§ **THE TASK**
Quote every line below exactly and skip any picture.

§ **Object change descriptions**
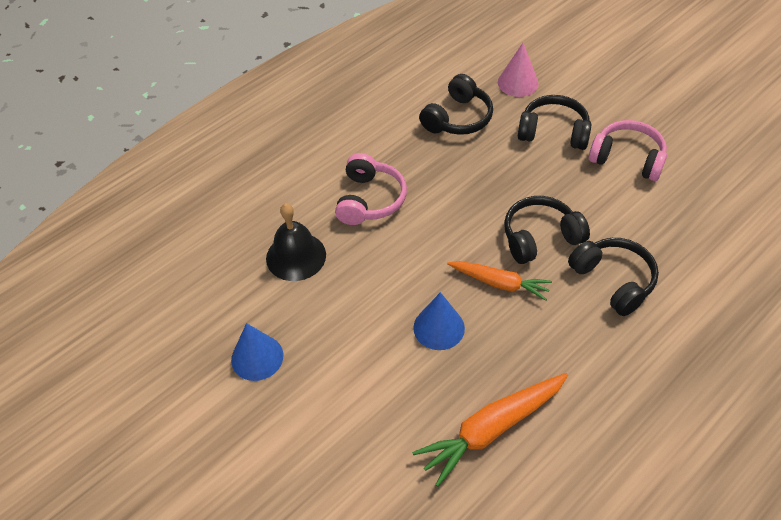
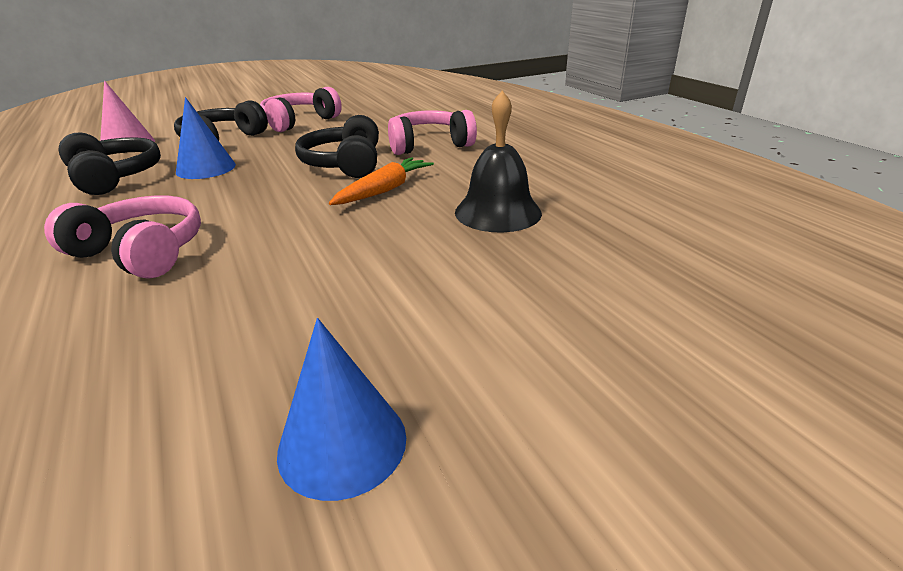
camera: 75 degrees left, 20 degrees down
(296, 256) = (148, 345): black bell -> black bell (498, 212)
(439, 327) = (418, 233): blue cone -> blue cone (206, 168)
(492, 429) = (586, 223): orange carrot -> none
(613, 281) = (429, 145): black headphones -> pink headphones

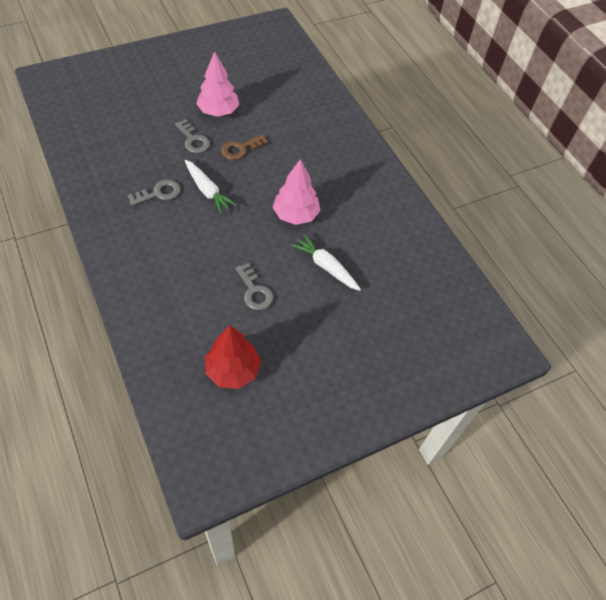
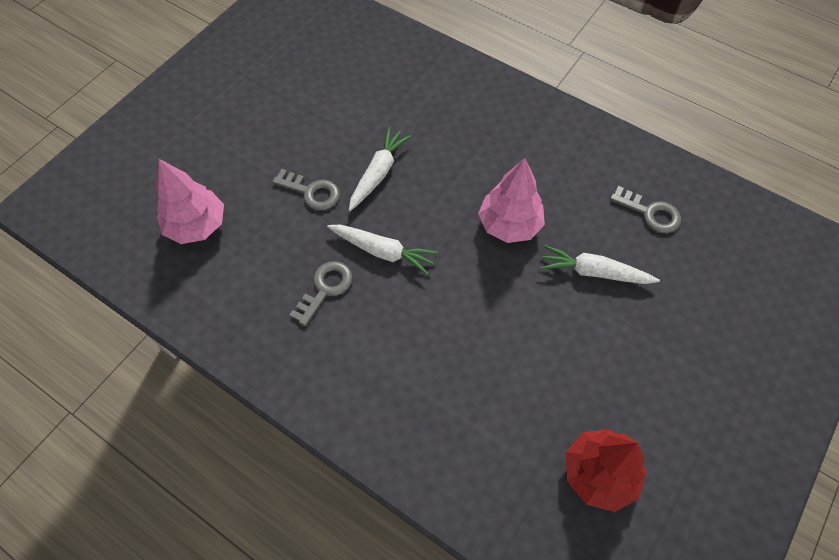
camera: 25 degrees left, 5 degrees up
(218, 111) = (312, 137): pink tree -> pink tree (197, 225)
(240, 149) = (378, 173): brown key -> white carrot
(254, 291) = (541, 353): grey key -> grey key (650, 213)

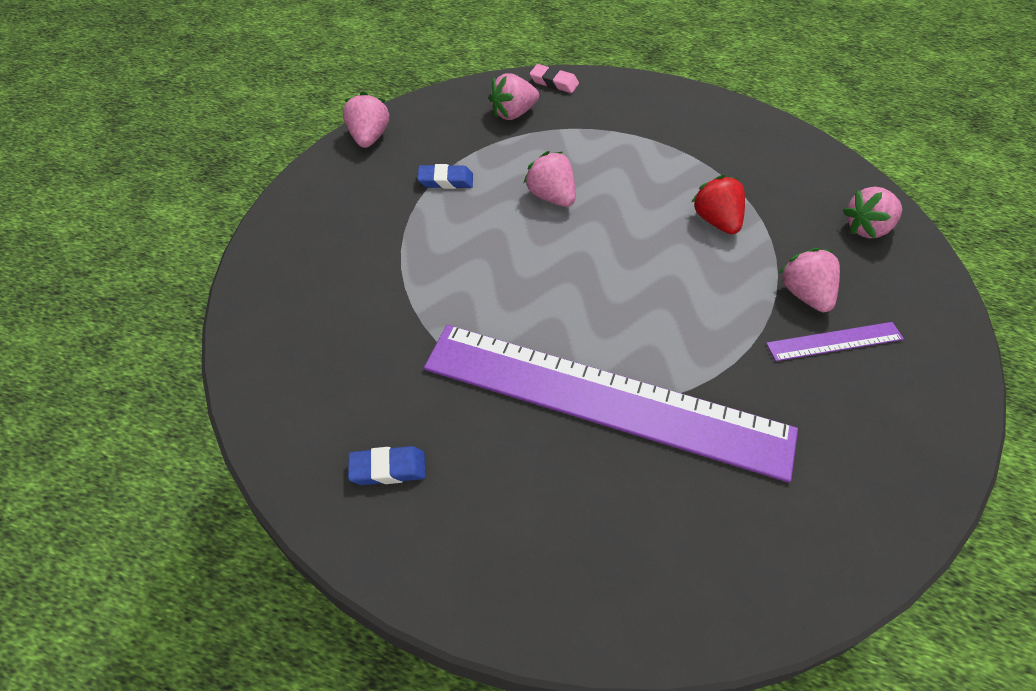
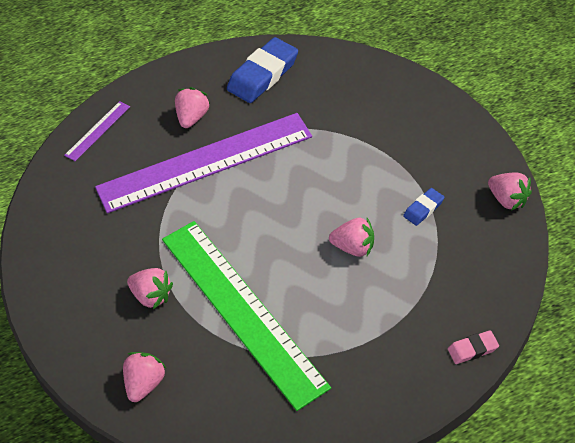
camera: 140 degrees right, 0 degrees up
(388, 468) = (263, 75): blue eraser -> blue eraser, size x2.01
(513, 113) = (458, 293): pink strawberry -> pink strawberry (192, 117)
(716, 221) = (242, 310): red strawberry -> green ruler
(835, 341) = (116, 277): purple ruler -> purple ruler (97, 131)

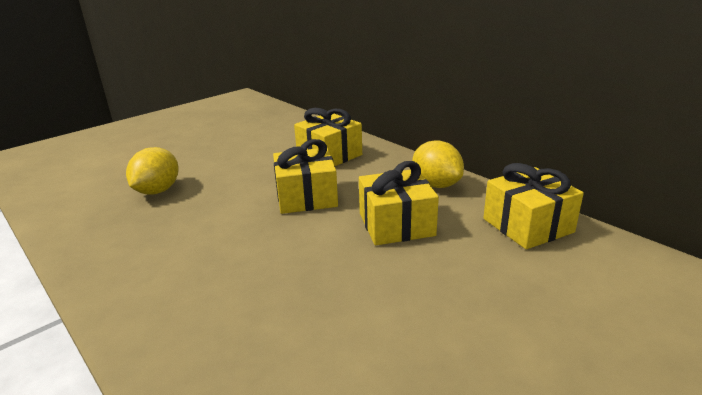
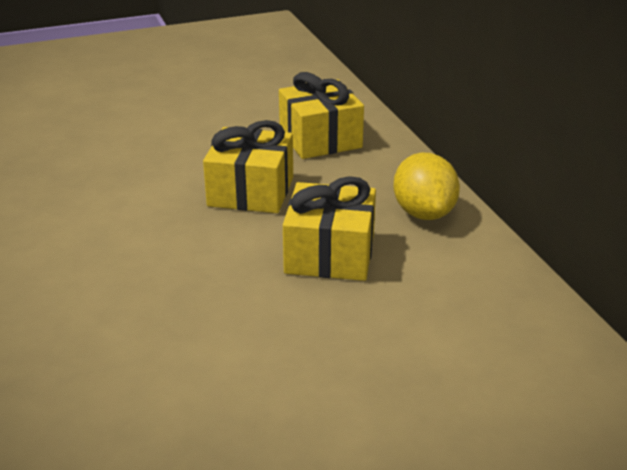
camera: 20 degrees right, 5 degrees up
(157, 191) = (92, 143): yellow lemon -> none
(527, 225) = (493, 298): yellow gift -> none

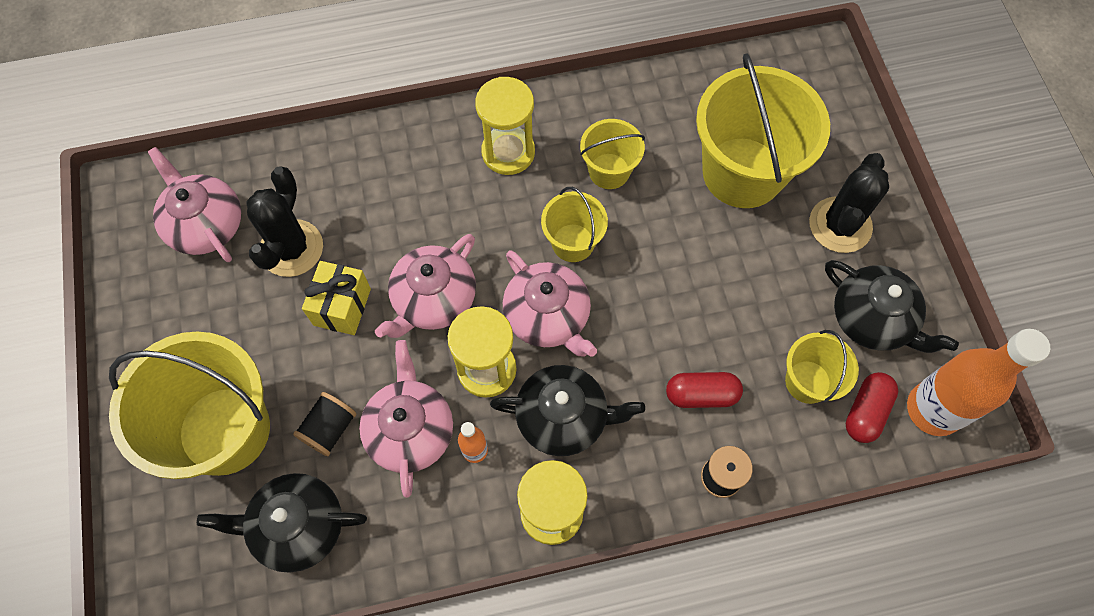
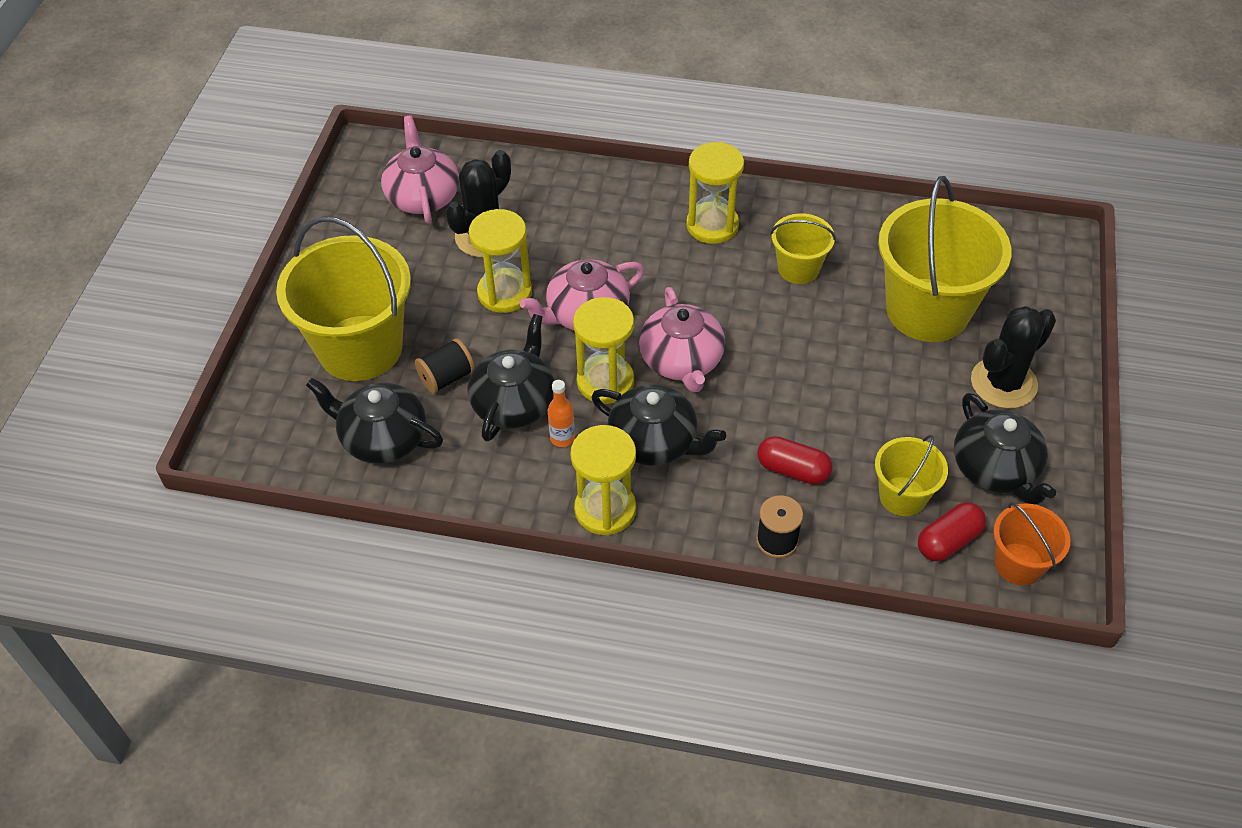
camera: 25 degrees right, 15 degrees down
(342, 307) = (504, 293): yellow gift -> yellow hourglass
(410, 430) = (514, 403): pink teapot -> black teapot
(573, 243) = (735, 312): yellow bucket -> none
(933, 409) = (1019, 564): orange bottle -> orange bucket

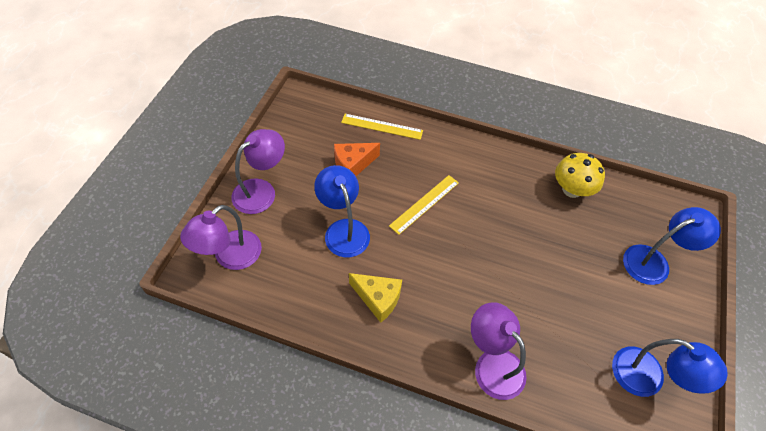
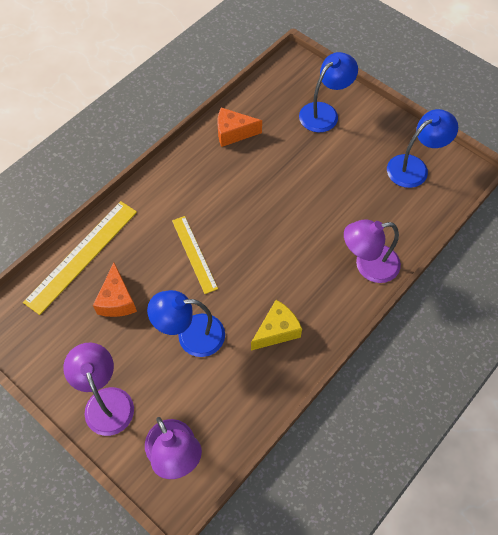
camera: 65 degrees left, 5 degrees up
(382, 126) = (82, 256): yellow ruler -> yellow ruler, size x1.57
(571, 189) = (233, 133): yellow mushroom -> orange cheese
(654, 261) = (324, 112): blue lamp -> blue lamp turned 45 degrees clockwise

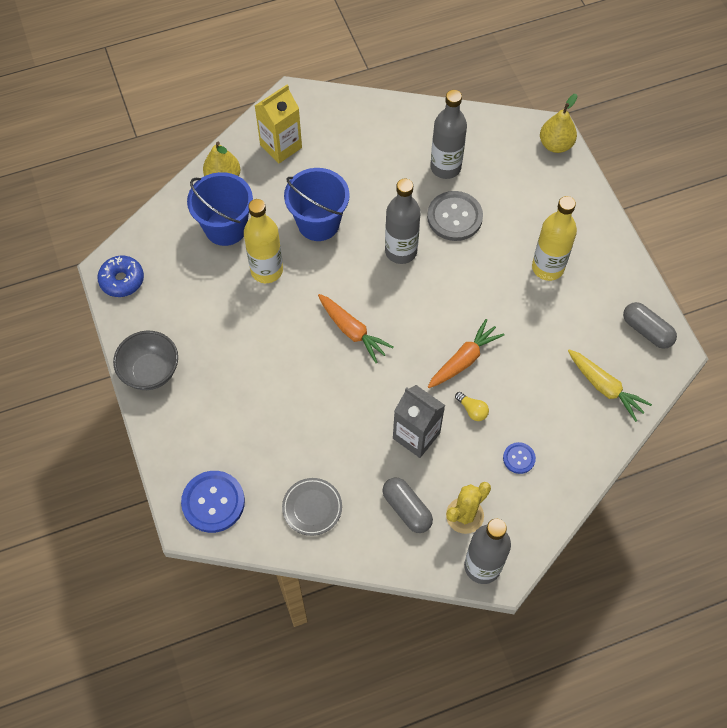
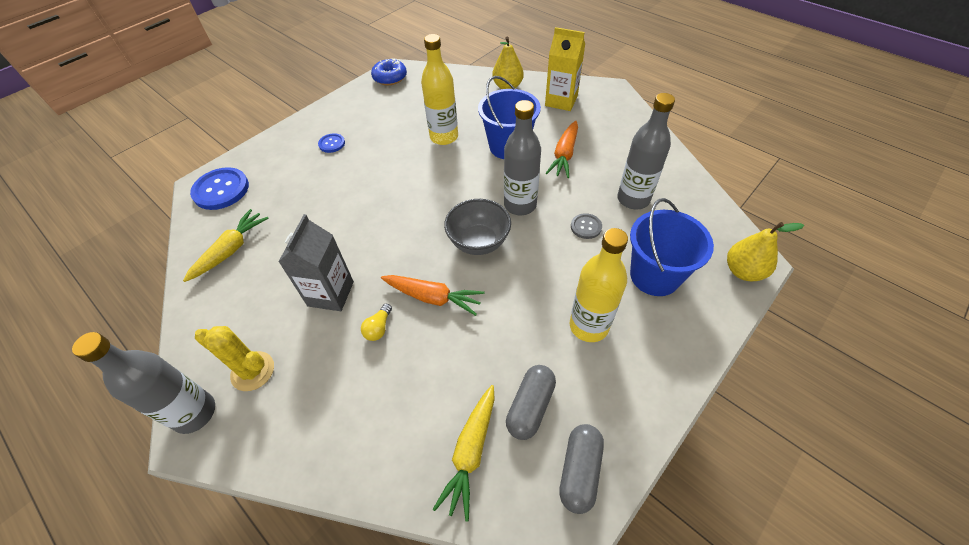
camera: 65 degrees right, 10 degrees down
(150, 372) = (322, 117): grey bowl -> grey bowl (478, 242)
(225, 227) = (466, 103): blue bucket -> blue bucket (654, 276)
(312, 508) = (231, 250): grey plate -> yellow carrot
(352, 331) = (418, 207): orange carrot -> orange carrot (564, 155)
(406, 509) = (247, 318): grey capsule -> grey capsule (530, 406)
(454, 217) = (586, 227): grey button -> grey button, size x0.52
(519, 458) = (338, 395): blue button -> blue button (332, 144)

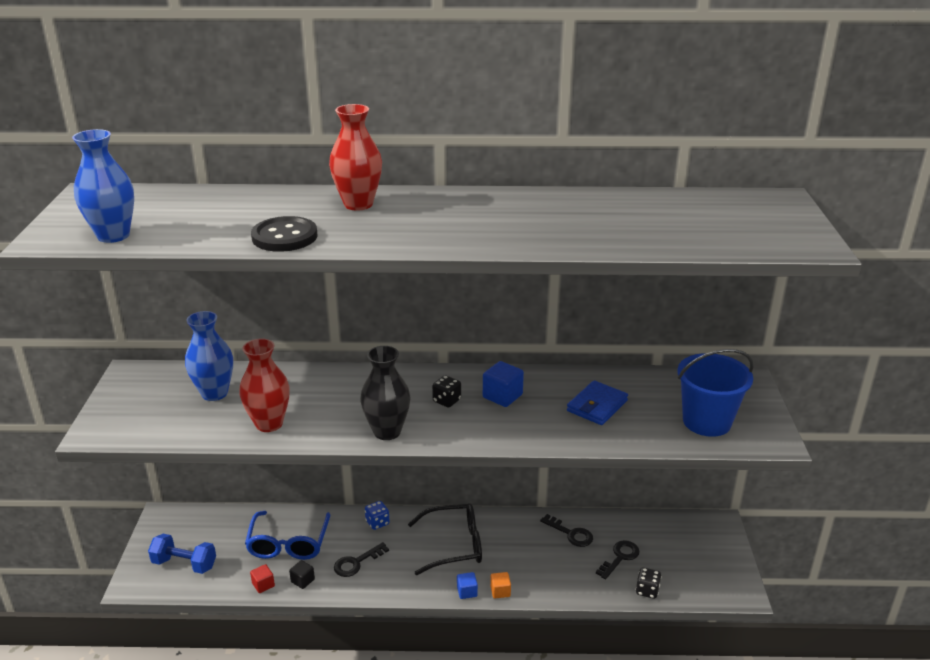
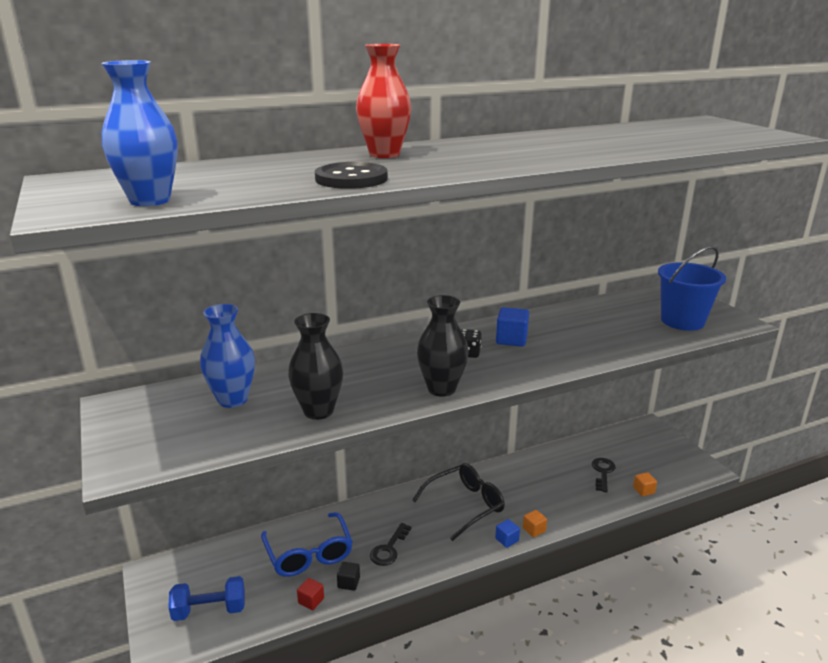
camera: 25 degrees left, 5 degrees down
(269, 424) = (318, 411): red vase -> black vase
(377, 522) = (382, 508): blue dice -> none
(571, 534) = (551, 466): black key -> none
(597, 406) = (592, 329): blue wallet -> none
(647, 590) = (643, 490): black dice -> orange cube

§ **ANSWER FOR THE TASK**
camera: 75 degrees left, 20 degrees down
(296, 256) = (148, 345): black bell -> black bell (498, 212)
(439, 327) = (418, 233): blue cone -> blue cone (206, 168)
(492, 429) = (586, 223): orange carrot -> none
(613, 281) = (429, 145): black headphones -> pink headphones

camera: 25 degrees left, 5 degrees up
(218, 111) = (312, 137): pink tree -> pink tree (197, 225)
(240, 149) = (378, 173): brown key -> white carrot
(254, 291) = (541, 353): grey key -> grey key (650, 213)

camera: 140 degrees right, 0 degrees up
(388, 468) = (263, 75): blue eraser -> blue eraser, size x2.01
(513, 113) = (458, 293): pink strawberry -> pink strawberry (192, 117)
(716, 221) = (242, 310): red strawberry -> green ruler
(835, 341) = (116, 277): purple ruler -> purple ruler (97, 131)

camera: 20 degrees right, 5 degrees up
(157, 191) = (92, 143): yellow lemon -> none
(527, 225) = (493, 298): yellow gift -> none

camera: 25 degrees right, 15 degrees down
(342, 307) = (504, 293): yellow gift -> yellow hourglass
(410, 430) = (514, 403): pink teapot -> black teapot
(573, 243) = (735, 312): yellow bucket -> none
(933, 409) = (1019, 564): orange bottle -> orange bucket

camera: 65 degrees left, 5 degrees up
(382, 126) = (82, 256): yellow ruler -> yellow ruler, size x1.57
(571, 189) = (233, 133): yellow mushroom -> orange cheese
(654, 261) = (324, 112): blue lamp -> blue lamp turned 45 degrees clockwise

camera: 65 degrees right, 10 degrees down
(150, 372) = (322, 117): grey bowl -> grey bowl (478, 242)
(225, 227) = (466, 103): blue bucket -> blue bucket (654, 276)
(312, 508) = (231, 250): grey plate -> yellow carrot
(352, 331) = (418, 207): orange carrot -> orange carrot (564, 155)
(406, 509) = (247, 318): grey capsule -> grey capsule (530, 406)
(454, 217) = (586, 227): grey button -> grey button, size x0.52
(519, 458) = (338, 395): blue button -> blue button (332, 144)

camera: 25 degrees left, 5 degrees down
(269, 424) = (318, 411): red vase -> black vase
(377, 522) = (382, 508): blue dice -> none
(571, 534) = (551, 466): black key -> none
(597, 406) = (592, 329): blue wallet -> none
(647, 590) = (643, 490): black dice -> orange cube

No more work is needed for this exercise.